#### PROVIDED ENTRIES ####

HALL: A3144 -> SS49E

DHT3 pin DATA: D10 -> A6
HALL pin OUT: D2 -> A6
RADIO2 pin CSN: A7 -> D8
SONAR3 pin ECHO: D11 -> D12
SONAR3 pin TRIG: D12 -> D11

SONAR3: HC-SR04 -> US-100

####

**WHAT YOU SHOULD DO:**
Reproduce each entry above exactly, keeping every word.

**WORKED SOLUTION:**
HALL: A3144 -> SS49E

DHT3 pin DATA: D10 -> A6
HALL pin OUT: D2 -> A6
RADIO2 pin CSN: A7 -> D8
SONAR3 pin ECHO: D11 -> D12
SONAR3 pin TRIG: D12 -> D11

SONAR3: HC-SR04 -> US-100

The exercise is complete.